-- TASK DETAILS --
Transcribe everything in the listing below exactly, except the pictures.

-- DATA SHOWN --
********************

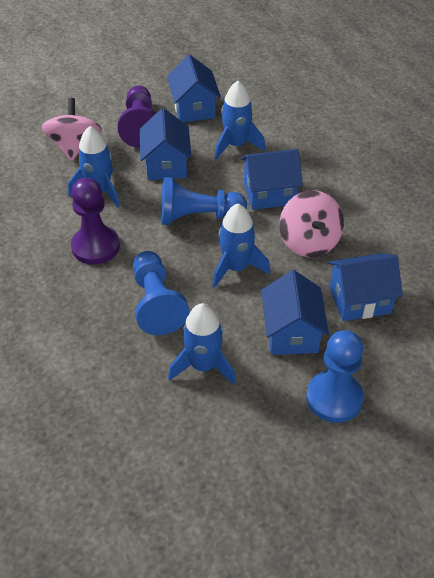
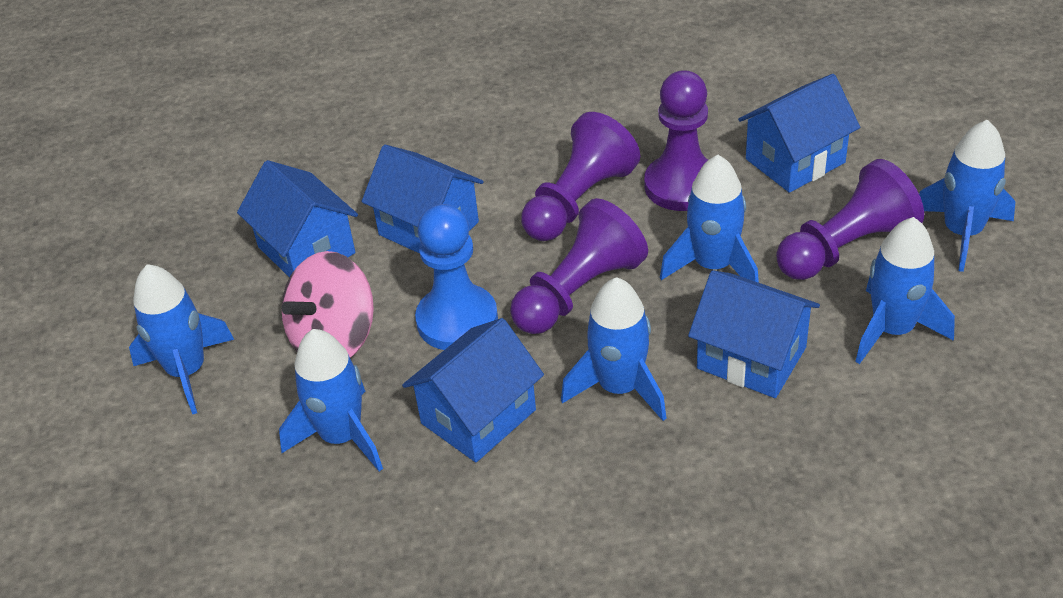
blue pawn: 3 -> 1
blue rocket: 4 -> 6
pink spinning top: 2 -> 1
purple pawn: 2 -> 4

********************

-- EXERCISE OUTPUT --
blue pawn: 3 -> 1
blue rocket: 4 -> 6
pink spinning top: 2 -> 1
purple pawn: 2 -> 4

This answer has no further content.